(Exercise directions): The records follow. Retype them without a single change.

(Extracted material):

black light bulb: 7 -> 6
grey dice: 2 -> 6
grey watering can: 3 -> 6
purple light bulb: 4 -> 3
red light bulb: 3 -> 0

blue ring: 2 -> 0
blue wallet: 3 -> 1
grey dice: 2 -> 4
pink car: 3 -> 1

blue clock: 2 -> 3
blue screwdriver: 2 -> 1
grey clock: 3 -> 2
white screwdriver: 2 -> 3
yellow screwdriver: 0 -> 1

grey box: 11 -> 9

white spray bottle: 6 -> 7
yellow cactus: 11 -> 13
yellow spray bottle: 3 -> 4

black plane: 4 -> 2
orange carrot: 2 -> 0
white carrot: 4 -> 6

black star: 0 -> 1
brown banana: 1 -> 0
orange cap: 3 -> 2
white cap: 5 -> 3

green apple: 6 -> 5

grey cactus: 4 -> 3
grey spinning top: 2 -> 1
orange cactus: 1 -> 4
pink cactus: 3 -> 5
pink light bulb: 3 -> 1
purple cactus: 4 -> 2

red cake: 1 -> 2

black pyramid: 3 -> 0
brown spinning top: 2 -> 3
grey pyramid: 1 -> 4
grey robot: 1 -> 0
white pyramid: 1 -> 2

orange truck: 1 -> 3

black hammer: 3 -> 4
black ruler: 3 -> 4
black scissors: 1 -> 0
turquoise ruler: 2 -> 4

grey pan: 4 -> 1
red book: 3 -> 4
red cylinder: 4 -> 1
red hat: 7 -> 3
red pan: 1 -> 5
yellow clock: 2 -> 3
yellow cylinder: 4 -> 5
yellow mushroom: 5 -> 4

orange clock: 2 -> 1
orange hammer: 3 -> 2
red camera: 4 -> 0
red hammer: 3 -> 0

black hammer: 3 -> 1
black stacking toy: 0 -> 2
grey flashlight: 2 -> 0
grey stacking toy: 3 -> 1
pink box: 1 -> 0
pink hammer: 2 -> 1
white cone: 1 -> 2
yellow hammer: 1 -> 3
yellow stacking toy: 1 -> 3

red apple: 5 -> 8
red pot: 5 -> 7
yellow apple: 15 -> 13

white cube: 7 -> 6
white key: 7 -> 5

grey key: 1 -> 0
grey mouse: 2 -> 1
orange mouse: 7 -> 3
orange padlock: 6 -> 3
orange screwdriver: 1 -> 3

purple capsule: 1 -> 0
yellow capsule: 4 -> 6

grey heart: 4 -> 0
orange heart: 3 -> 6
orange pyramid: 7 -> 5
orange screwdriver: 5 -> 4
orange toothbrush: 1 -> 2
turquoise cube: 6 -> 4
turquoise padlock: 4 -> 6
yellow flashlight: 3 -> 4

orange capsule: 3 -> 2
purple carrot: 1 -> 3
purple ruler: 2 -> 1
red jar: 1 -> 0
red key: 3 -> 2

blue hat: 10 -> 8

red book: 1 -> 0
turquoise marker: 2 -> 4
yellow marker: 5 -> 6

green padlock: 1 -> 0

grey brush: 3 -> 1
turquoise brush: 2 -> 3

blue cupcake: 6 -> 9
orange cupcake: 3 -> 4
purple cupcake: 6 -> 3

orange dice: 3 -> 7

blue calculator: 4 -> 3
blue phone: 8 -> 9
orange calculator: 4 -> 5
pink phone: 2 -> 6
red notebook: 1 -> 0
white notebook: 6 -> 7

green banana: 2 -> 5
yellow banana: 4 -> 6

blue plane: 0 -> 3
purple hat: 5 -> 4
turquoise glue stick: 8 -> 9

(Answer below):
black light bulb: 7 -> 6
grey dice: 2 -> 6
grey watering can: 3 -> 6
purple light bulb: 4 -> 3
red light bulb: 3 -> 0

blue ring: 2 -> 0
blue wallet: 3 -> 1
grey dice: 2 -> 4
pink car: 3 -> 1

blue clock: 2 -> 3
blue screwdriver: 2 -> 1
grey clock: 3 -> 2
white screwdriver: 2 -> 3
yellow screwdriver: 0 -> 1

grey box: 11 -> 9

white spray bottle: 6 -> 7
yellow cactus: 11 -> 13
yellow spray bottle: 3 -> 4

black plane: 4 -> 2
orange carrot: 2 -> 0
white carrot: 4 -> 6

black star: 0 -> 1
brown banana: 1 -> 0
orange cap: 3 -> 2
white cap: 5 -> 3

green apple: 6 -> 5

grey cactus: 4 -> 3
grey spinning top: 2 -> 1
orange cactus: 1 -> 4
pink cactus: 3 -> 5
pink light bulb: 3 -> 1
purple cactus: 4 -> 2

red cake: 1 -> 2

black pyramid: 3 -> 0
brown spinning top: 2 -> 3
grey pyramid: 1 -> 4
grey robot: 1 -> 0
white pyramid: 1 -> 2

orange truck: 1 -> 3

black hammer: 3 -> 4
black ruler: 3 -> 4
black scissors: 1 -> 0
turquoise ruler: 2 -> 4

grey pan: 4 -> 1
red book: 3 -> 4
red cylinder: 4 -> 1
red hat: 7 -> 3
red pan: 1 -> 5
yellow clock: 2 -> 3
yellow cylinder: 4 -> 5
yellow mushroom: 5 -> 4

orange clock: 2 -> 1
orange hammer: 3 -> 2
red camera: 4 -> 0
red hammer: 3 -> 0

black hammer: 3 -> 1
black stacking toy: 0 -> 2
grey flashlight: 2 -> 0
grey stacking toy: 3 -> 1
pink box: 1 -> 0
pink hammer: 2 -> 1
white cone: 1 -> 2
yellow hammer: 1 -> 3
yellow stacking toy: 1 -> 3

red apple: 5 -> 8
red pot: 5 -> 7
yellow apple: 15 -> 13

white cube: 7 -> 6
white key: 7 -> 5

grey key: 1 -> 0
grey mouse: 2 -> 1
orange mouse: 7 -> 3
orange padlock: 6 -> 3
orange screwdriver: 1 -> 3

purple capsule: 1 -> 0
yellow capsule: 4 -> 6

grey heart: 4 -> 0
orange heart: 3 -> 6
orange pyramid: 7 -> 5
orange screwdriver: 5 -> 4
orange toothbrush: 1 -> 2
turquoise cube: 6 -> 4
turquoise padlock: 4 -> 6
yellow flashlight: 3 -> 4

orange capsule: 3 -> 2
purple carrot: 1 -> 3
purple ruler: 2 -> 1
red jar: 1 -> 0
red key: 3 -> 2

blue hat: 10 -> 8

red book: 1 -> 0
turquoise marker: 2 -> 4
yellow marker: 5 -> 6

green padlock: 1 -> 0

grey brush: 3 -> 1
turquoise brush: 2 -> 3

blue cupcake: 6 -> 9
orange cupcake: 3 -> 4
purple cupcake: 6 -> 3

orange dice: 3 -> 7

blue calculator: 4 -> 3
blue phone: 8 -> 9
orange calculator: 4 -> 5
pink phone: 2 -> 6
red notebook: 1 -> 0
white notebook: 6 -> 7

green banana: 2 -> 5
yellow banana: 4 -> 6

blue plane: 0 -> 3
purple hat: 5 -> 4
turquoise glue stick: 8 -> 9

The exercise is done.